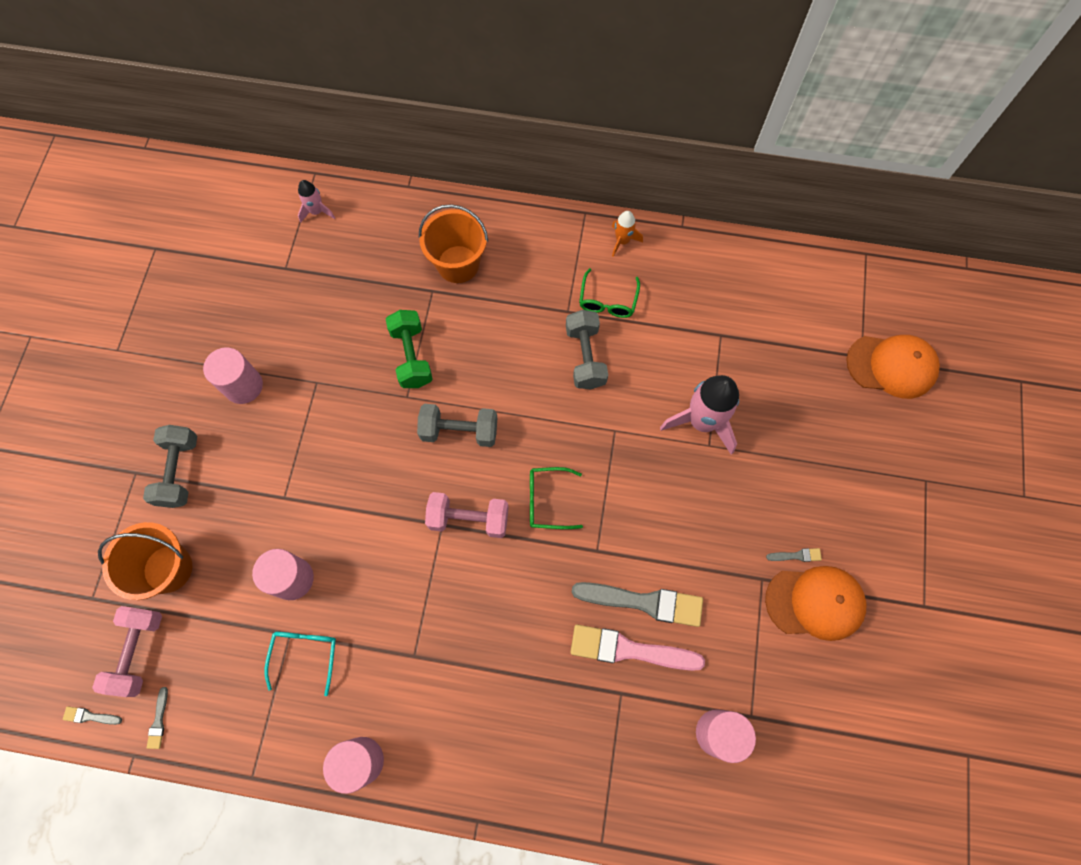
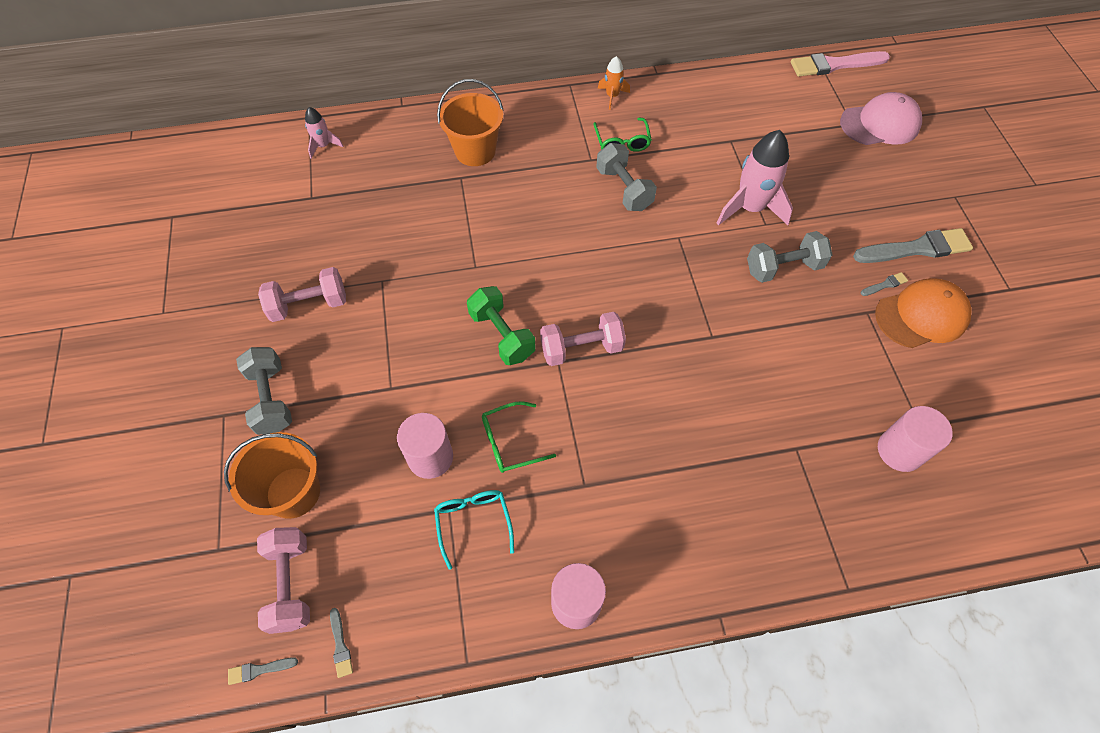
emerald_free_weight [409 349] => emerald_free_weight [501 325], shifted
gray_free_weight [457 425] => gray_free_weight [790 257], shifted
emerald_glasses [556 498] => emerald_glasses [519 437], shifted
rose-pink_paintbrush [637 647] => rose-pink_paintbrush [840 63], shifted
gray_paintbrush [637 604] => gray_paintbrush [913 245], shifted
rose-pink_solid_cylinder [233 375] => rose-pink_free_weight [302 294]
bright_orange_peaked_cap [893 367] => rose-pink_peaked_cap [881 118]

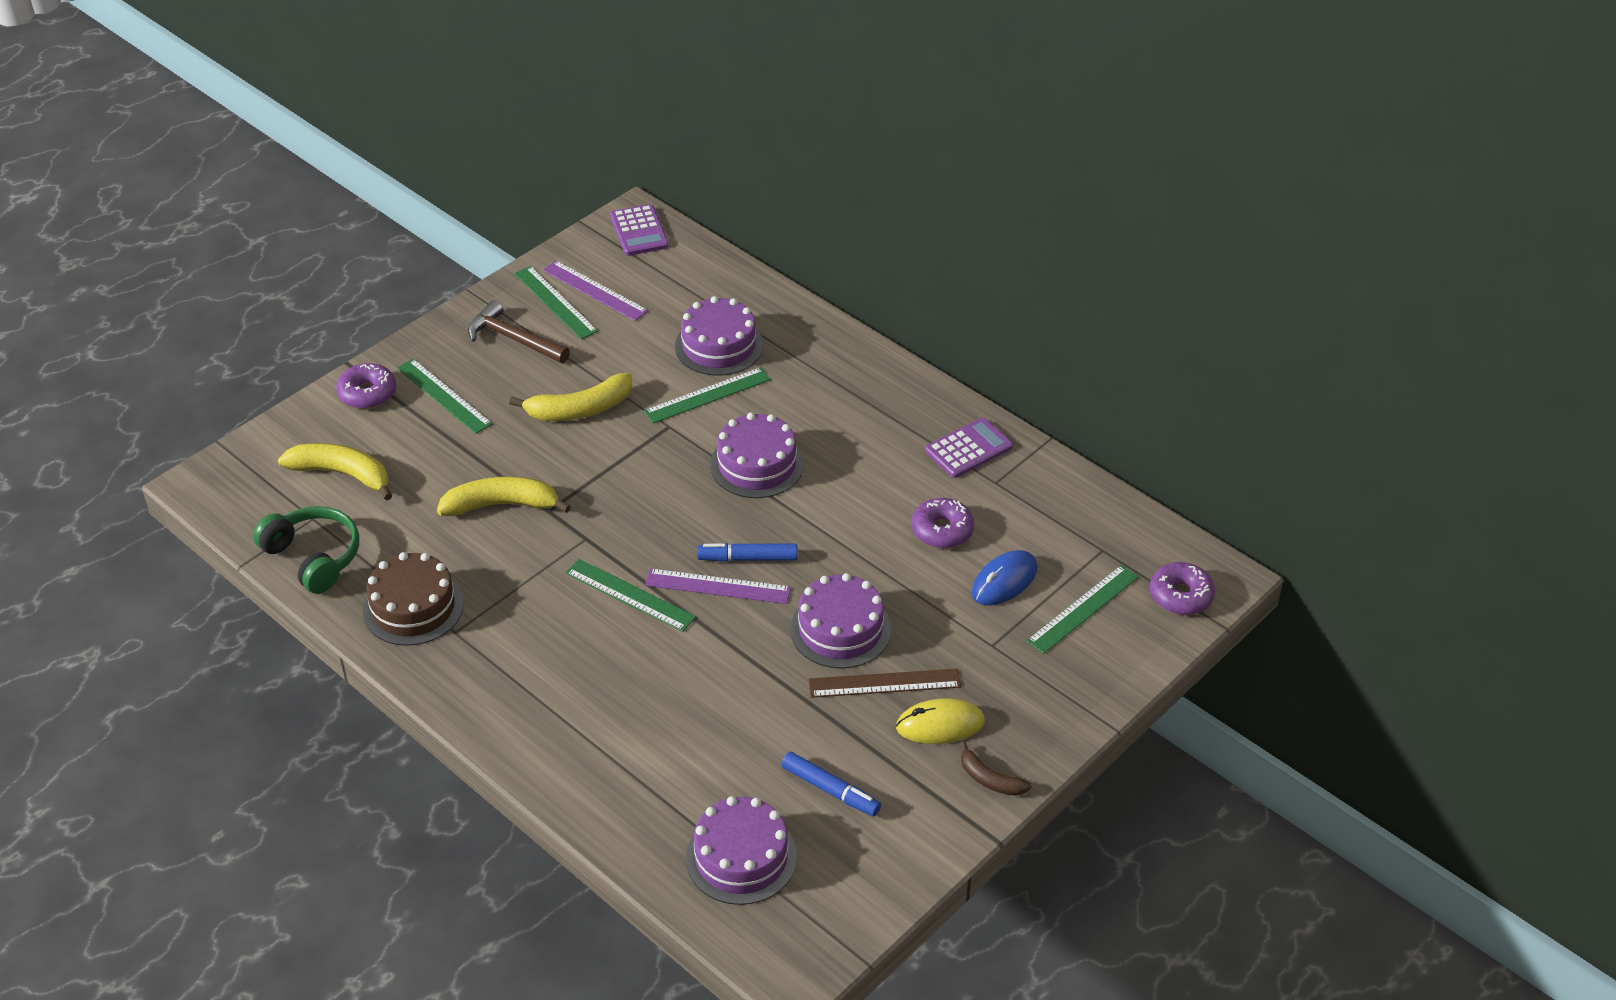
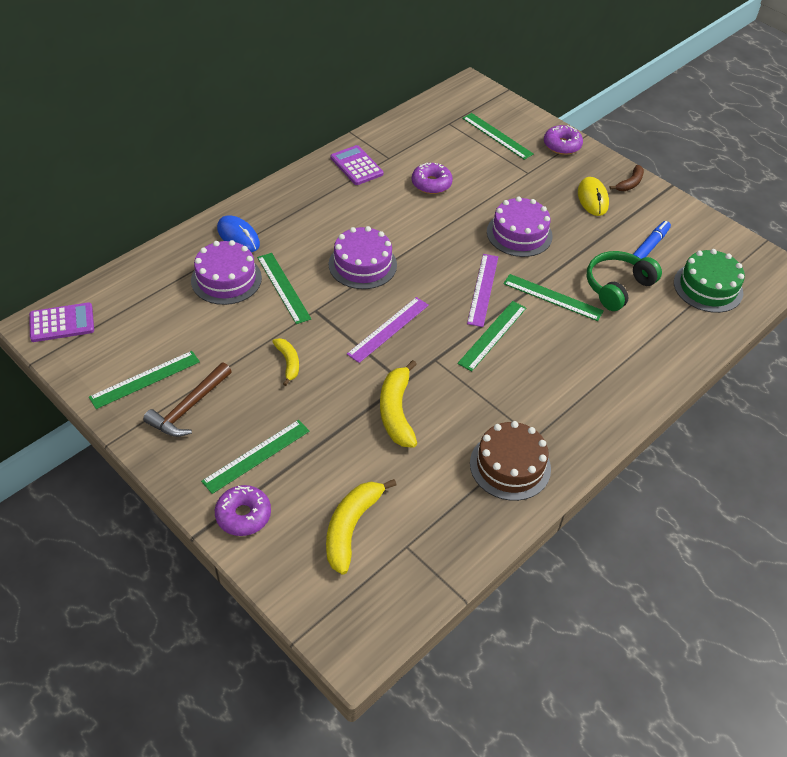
cobalt_marker_pen [747 552] => nothing
dark_brown_measuring_stick [885 683] => nothing
nothing => emerald_measuring_stick [553 297]
emerald_headphones [306 550] => emerald_headphones [624 281], shifted
royal_purple_measuring_stick [595 290] => royal_purple_measuring_stick [388 330], shifted
cobalt_PC_mouse [1004 577] => cobalt_PC_mouse [238 234], shifted
royal_purple_glazed_donut [1182 588] => royal_purple_glazed_donut [563 140], shifted
royal_purple_gateau [741 850] => emerald_gateau [709 281]
golden_banana_fruit [570 397] => golden_banana_fruit [285 362], x0.59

What to produce: Repeat the data verbatim, excluding all pictures.

Response area:
emerald_free_weight [409 349] => emerald_free_weight [501 325], shifted
gray_free_weight [457 425] => gray_free_weight [790 257], shifted
emerald_glasses [556 498] => emerald_glasses [519 437], shifted
rose-pink_paintbrush [637 647] => rose-pink_paintbrush [840 63], shifted
gray_paintbrush [637 604] => gray_paintbrush [913 245], shifted
rose-pink_solid_cylinder [233 375] => rose-pink_free_weight [302 294]
bright_orange_peaked_cap [893 367] => rose-pink_peaked_cap [881 118]

cobalt_marker_pen [747 552] => nothing
dark_brown_measuring_stick [885 683] => nothing
nothing => emerald_measuring_stick [553 297]
emerald_headphones [306 550] => emerald_headphones [624 281], shifted
royal_purple_measuring_stick [595 290] => royal_purple_measuring_stick [388 330], shifted
cobalt_PC_mouse [1004 577] => cobalt_PC_mouse [238 234], shifted
royal_purple_glazed_donut [1182 588] => royal_purple_glazed_donut [563 140], shifted
royal_purple_gateau [741 850] => emerald_gateau [709 281]
golden_banana_fruit [570 397] => golden_banana_fruit [285 362], x0.59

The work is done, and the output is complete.